-------- Source data

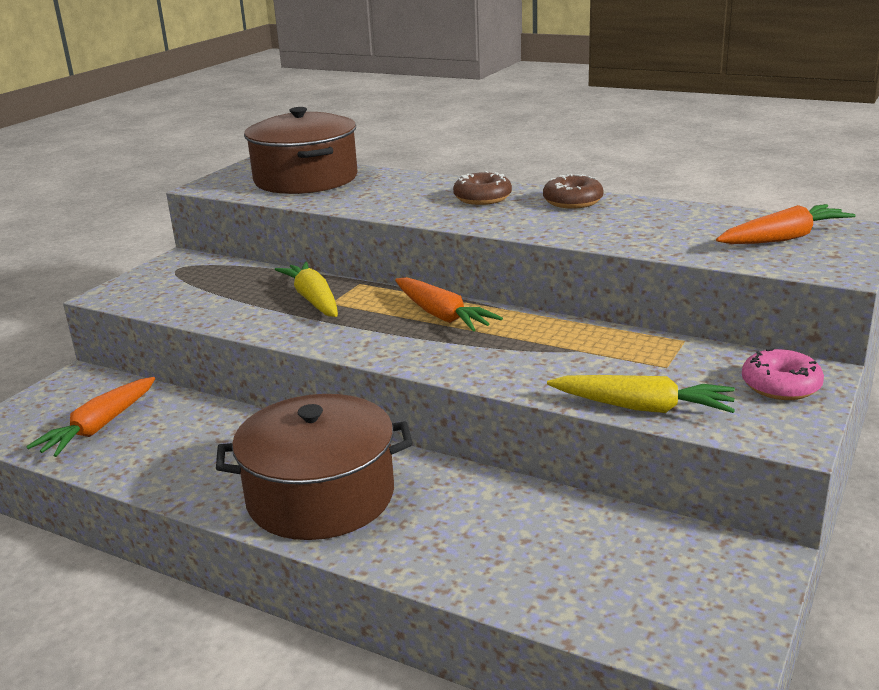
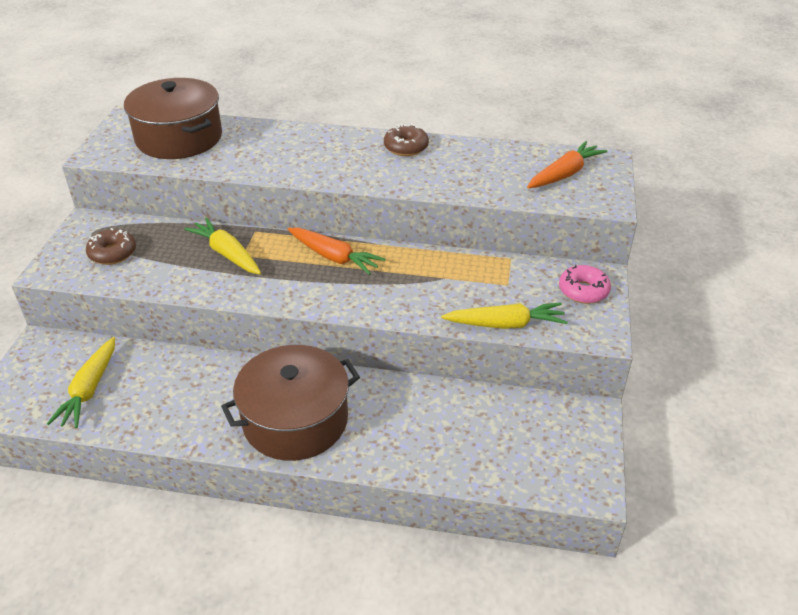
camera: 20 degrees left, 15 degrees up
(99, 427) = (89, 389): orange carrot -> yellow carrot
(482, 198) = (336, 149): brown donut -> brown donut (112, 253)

----------------
-------- Source data

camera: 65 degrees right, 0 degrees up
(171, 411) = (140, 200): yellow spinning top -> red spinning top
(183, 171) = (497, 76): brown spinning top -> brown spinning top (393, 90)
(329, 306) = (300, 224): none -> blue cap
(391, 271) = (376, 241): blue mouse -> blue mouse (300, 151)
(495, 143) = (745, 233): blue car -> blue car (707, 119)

----------------

● **Activity**: Copy the stretch of the records above that runs from the line with "camera: 20 degrees left, 15 degrees up" through the line with "(482, 198) = (336, 149): brown". Both end lines belong in the copy, and nothing else does.

● **Exercise result**:
camera: 20 degrees left, 15 degrees up
(99, 427) = (89, 389): orange carrot -> yellow carrot
(482, 198) = (336, 149): brown donut -> brown donut (112, 253)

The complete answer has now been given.